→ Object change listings

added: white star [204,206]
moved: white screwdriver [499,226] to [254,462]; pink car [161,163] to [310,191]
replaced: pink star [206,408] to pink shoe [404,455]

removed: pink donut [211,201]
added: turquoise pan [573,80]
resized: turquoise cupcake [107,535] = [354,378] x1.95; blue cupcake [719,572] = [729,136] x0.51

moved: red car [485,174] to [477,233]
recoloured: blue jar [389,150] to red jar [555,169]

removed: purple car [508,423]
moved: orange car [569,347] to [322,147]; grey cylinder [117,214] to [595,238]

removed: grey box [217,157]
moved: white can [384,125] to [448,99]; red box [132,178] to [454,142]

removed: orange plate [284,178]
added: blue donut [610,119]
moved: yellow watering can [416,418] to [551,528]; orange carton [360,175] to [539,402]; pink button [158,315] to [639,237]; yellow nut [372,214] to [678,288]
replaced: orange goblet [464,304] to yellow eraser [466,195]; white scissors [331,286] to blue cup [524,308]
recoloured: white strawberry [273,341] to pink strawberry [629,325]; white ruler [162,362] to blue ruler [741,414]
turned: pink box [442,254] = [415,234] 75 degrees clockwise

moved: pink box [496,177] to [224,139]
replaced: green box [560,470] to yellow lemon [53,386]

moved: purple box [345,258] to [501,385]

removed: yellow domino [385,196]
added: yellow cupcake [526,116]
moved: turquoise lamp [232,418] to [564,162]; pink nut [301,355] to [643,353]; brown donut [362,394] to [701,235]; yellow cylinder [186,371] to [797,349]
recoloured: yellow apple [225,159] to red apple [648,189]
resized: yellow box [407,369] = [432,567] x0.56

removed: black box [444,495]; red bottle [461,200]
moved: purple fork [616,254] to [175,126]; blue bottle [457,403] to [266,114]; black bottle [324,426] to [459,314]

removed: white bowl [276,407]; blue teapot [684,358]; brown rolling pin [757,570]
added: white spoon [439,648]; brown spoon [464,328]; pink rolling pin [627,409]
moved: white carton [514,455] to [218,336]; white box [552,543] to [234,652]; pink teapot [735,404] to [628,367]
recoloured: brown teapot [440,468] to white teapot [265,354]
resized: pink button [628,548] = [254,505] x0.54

→ Problem description
Go through the records and copy each one exactly.

→ Answer area
added: white star [204,206]
moved: white screwdriver [499,226] to [254,462]; pink car [161,163] to [310,191]
replaced: pink star [206,408] to pink shoe [404,455]

removed: pink donut [211,201]
added: turquoise pan [573,80]
resized: turquoise cupcake [107,535] = [354,378] x1.95; blue cupcake [719,572] = [729,136] x0.51

moved: red car [485,174] to [477,233]
recoloured: blue jar [389,150] to red jar [555,169]

removed: purple car [508,423]
moved: orange car [569,347] to [322,147]; grey cylinder [117,214] to [595,238]

removed: grey box [217,157]
moved: white can [384,125] to [448,99]; red box [132,178] to [454,142]

removed: orange plate [284,178]
added: blue donut [610,119]
moved: yellow watering can [416,418] to [551,528]; orange carton [360,175] to [539,402]; pink button [158,315] to [639,237]; yellow nut [372,214] to [678,288]
replaced: orange goblet [464,304] to yellow eraser [466,195]; white scissors [331,286] to blue cup [524,308]
recoloured: white strawberry [273,341] to pink strawberry [629,325]; white ruler [162,362] to blue ruler [741,414]
turned: pink box [442,254] = [415,234] 75 degrees clockwise

moved: pink box [496,177] to [224,139]
replaced: green box [560,470] to yellow lemon [53,386]

moved: purple box [345,258] to [501,385]

removed: yellow domino [385,196]
added: yellow cupcake [526,116]
moved: turquoise lamp [232,418] to [564,162]; pink nut [301,355] to [643,353]; brown donut [362,394] to [701,235]; yellow cylinder [186,371] to [797,349]
recoloured: yellow apple [225,159] to red apple [648,189]
resized: yellow box [407,369] = [432,567] x0.56

removed: black box [444,495]; red bottle [461,200]
moved: purple fork [616,254] to [175,126]; blue bottle [457,403] to [266,114]; black bottle [324,426] to [459,314]

removed: white bowl [276,407]; blue teapot [684,358]; brown rolling pin [757,570]
added: white spoon [439,648]; brown spoon [464,328]; pink rolling pin [627,409]
moved: white carton [514,455] to [218,336]; white box [552,543] to [234,652]; pink teapot [735,404] to [628,367]
recoloured: brown teapot [440,468] to white teapot [265,354]
resized: pink button [628,548] = [254,505] x0.54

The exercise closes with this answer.